### [Task objective]
Please give back, word for word, only the lines starting at the one containing "SW1: button (5V, RESET)" and ending at the one containing "C5: 330nF (0V, MA) -> none" within the material below.

[Records for the task Boundary: Start]

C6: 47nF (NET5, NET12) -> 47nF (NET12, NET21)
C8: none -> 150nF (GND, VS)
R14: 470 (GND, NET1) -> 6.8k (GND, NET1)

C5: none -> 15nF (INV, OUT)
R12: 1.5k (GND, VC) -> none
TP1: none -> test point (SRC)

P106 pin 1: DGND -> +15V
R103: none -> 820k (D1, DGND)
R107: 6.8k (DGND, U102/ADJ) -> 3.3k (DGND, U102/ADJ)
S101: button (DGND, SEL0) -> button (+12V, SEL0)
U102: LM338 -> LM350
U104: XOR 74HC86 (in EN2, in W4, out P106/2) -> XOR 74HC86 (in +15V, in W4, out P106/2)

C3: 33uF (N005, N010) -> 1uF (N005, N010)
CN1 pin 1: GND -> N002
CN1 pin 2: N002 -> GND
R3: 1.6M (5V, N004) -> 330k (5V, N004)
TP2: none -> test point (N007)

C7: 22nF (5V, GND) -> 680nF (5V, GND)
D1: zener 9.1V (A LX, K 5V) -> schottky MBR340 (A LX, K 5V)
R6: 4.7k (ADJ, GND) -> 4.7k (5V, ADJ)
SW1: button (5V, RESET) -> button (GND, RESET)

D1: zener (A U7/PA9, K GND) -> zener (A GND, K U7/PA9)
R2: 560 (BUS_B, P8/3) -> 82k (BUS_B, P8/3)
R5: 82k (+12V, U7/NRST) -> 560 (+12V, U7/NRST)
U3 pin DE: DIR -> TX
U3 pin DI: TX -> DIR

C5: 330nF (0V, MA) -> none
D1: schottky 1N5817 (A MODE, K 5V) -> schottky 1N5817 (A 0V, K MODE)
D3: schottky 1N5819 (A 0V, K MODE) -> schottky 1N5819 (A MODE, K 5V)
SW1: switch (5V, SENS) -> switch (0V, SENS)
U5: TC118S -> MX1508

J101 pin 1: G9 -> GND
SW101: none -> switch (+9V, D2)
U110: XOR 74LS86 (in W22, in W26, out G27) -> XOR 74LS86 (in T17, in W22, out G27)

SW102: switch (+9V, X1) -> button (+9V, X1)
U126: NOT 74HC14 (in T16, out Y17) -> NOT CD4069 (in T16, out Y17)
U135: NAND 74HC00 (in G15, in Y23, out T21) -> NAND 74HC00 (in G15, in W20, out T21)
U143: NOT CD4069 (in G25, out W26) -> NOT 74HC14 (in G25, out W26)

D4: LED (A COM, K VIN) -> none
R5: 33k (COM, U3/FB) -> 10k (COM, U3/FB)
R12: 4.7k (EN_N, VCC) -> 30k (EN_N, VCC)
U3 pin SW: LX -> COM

[Records for the task Boundary: End]

### [Task response]
SW1: button (5V, RESET) -> button (GND, RESET)

D1: zener (A U7/PA9, K GND) -> zener (A GND, K U7/PA9)
R2: 560 (BUS_B, P8/3) -> 82k (BUS_B, P8/3)
R5: 82k (+12V, U7/NRST) -> 560 (+12V, U7/NRST)
U3 pin DE: DIR -> TX
U3 pin DI: TX -> DIR

C5: 330nF (0V, MA) -> none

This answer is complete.